*** Opening DATA ***

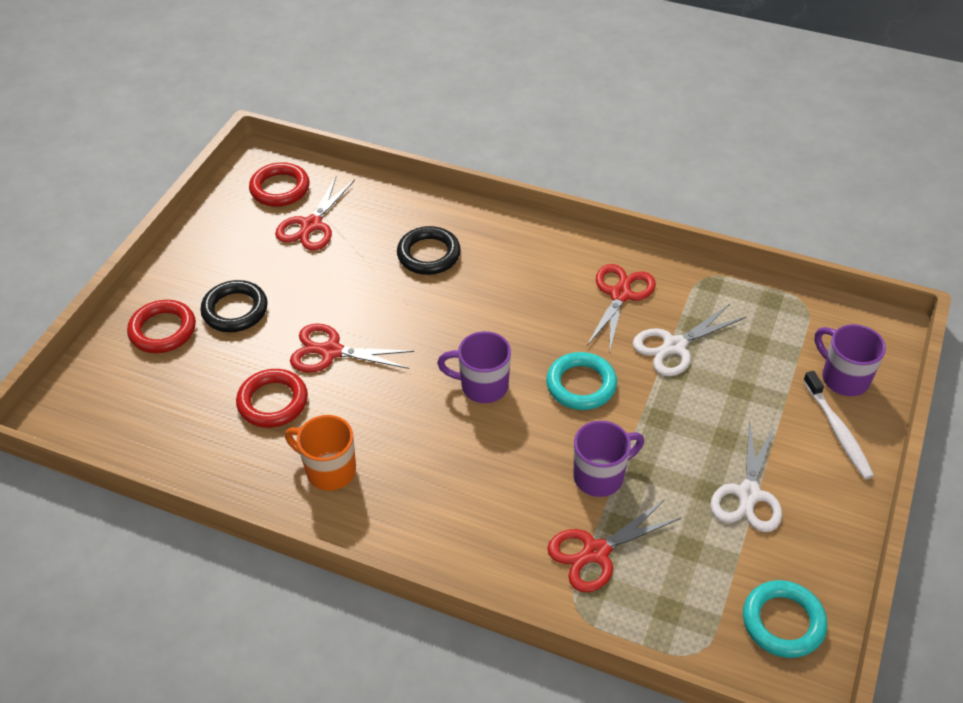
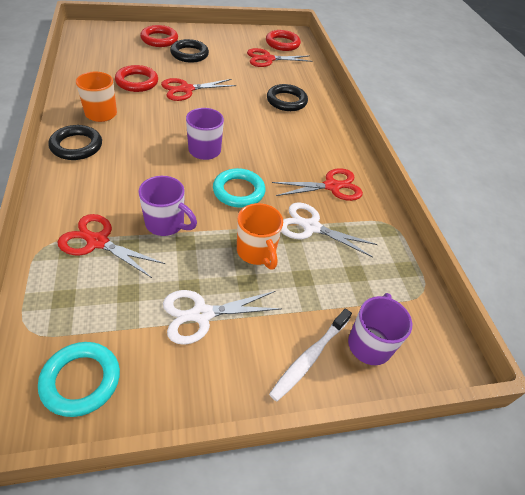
camera: 50 degrees right, 0 degrees up
(331, 351) = (186, 89): red scissors -> red scissors turned 90 degrees counterclockwise
(393, 522) = (76, 146): none -> black ring
(687, 411) = (256, 252): none -> orange mug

*** Closing DATA ***

WHAT TO WORK ON - What is needed is the whole listing again, set down exactly, without its pictures.

SOLUTION TO THE EXERCISE -
camera: 50 degrees right, 0 degrees up
(331, 351) = (186, 89): red scissors -> red scissors turned 90 degrees counterclockwise
(393, 522) = (76, 146): none -> black ring
(687, 411) = (256, 252): none -> orange mug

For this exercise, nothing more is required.